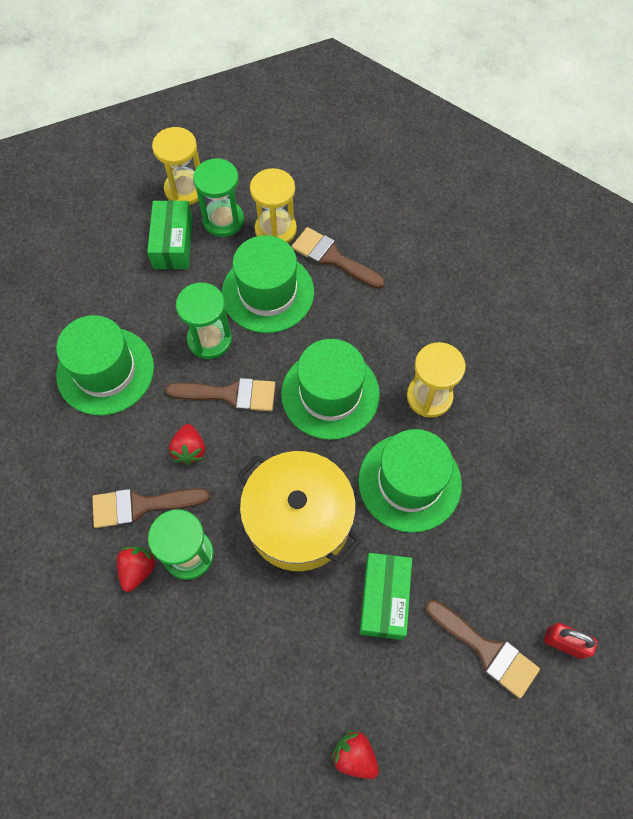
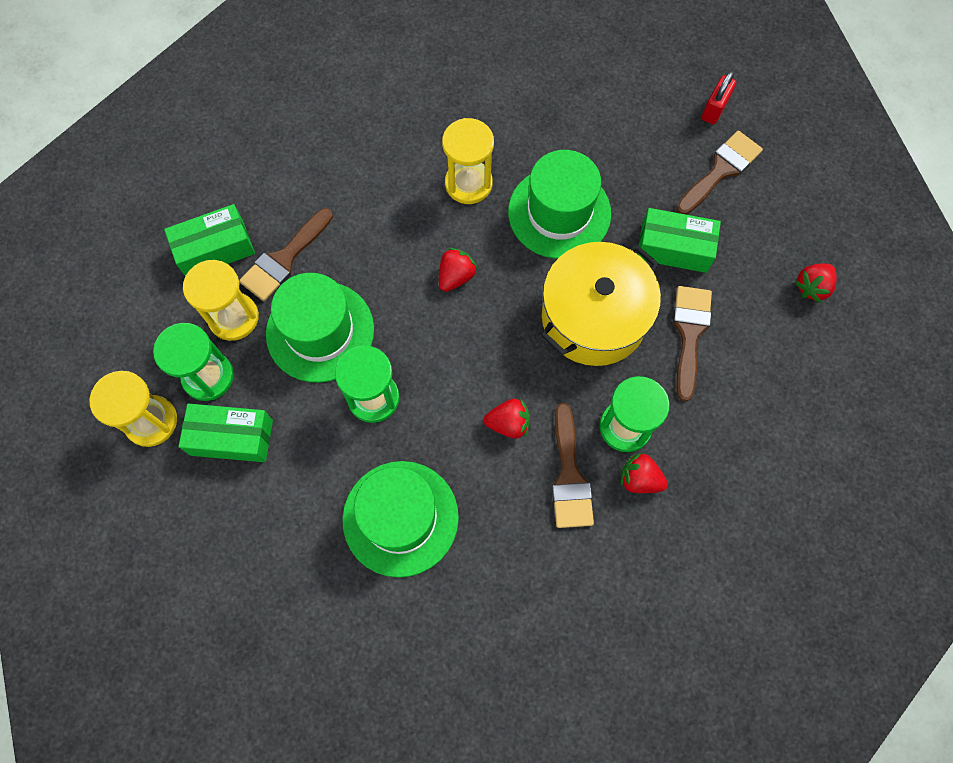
camera: 85 degrees left, 5 degrees up
(230, 394) = (446, 378): brown brush -> brown brush (689, 334)
(330, 394) = (456, 276): green hat -> red strawberry
(336, 208) = (215, 249): none -> green box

§ **Task objective**: Repeat every line above exactly, but omit all images.

§ **Completed exercise**:
camera: 85 degrees left, 5 degrees up
(230, 394) = (446, 378): brown brush -> brown brush (689, 334)
(330, 394) = (456, 276): green hat -> red strawberry
(336, 208) = (215, 249): none -> green box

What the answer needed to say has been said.